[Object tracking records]
————

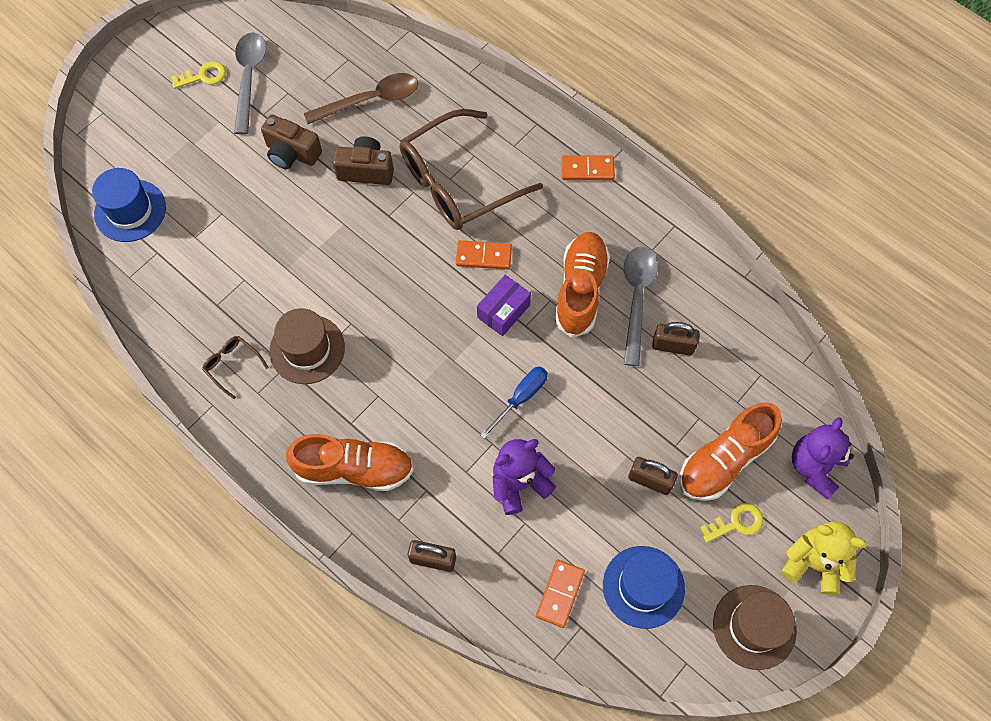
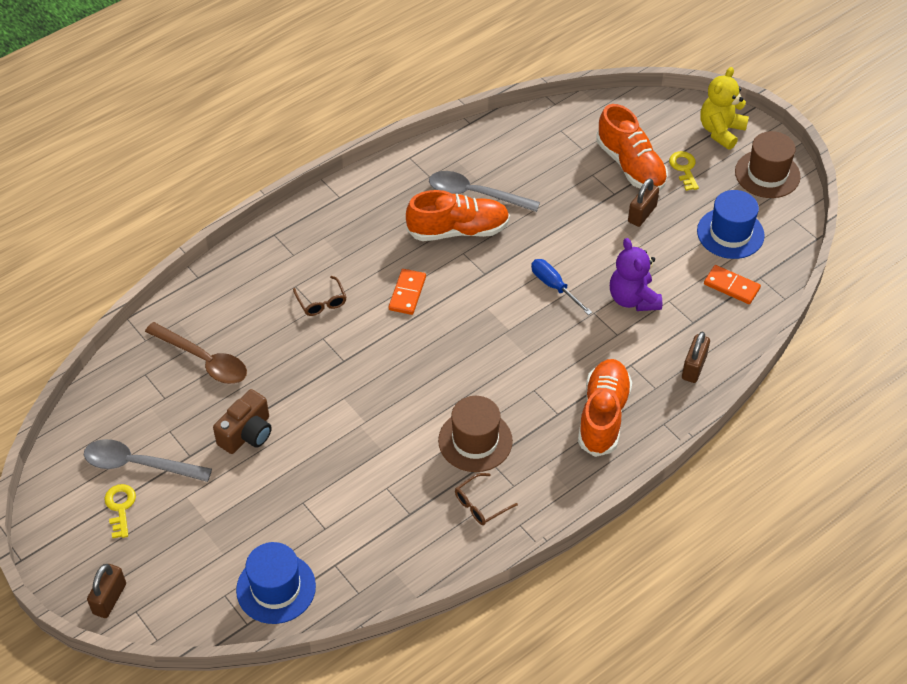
camera: 80 degrees left, 15 degrees down
(366, 170) = (287, 373): brown camera -> none
(370, 100) = (203, 360): brown spoon -> brown spoon turned 135 degrees clockwise
(458, 182) = (321, 302): brown glasses -> brown glasses, size x0.40
(503, 311) = (467, 287): purple box -> none
(580, 290) = (458, 230): orange shoe -> orange shoe turned 150 degrees clockwise
(587, 169) = (335, 206): orange domino -> none
(673, 346) = (524, 179): brown padlock -> brown padlock (109, 599)
(815, 467) = (644, 115): purple teddy bear -> none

————

» **TASK BRIEF**: Return the data exactly. Pictures stay out.

» **REPLY**:
camera: 80 degrees left, 15 degrees down
(366, 170) = (287, 373): brown camera -> none
(370, 100) = (203, 360): brown spoon -> brown spoon turned 135 degrees clockwise
(458, 182) = (321, 302): brown glasses -> brown glasses, size x0.40
(503, 311) = (467, 287): purple box -> none
(580, 290) = (458, 230): orange shoe -> orange shoe turned 150 degrees clockwise
(587, 169) = (335, 206): orange domino -> none
(673, 346) = (524, 179): brown padlock -> brown padlock (109, 599)
(815, 467) = (644, 115): purple teddy bear -> none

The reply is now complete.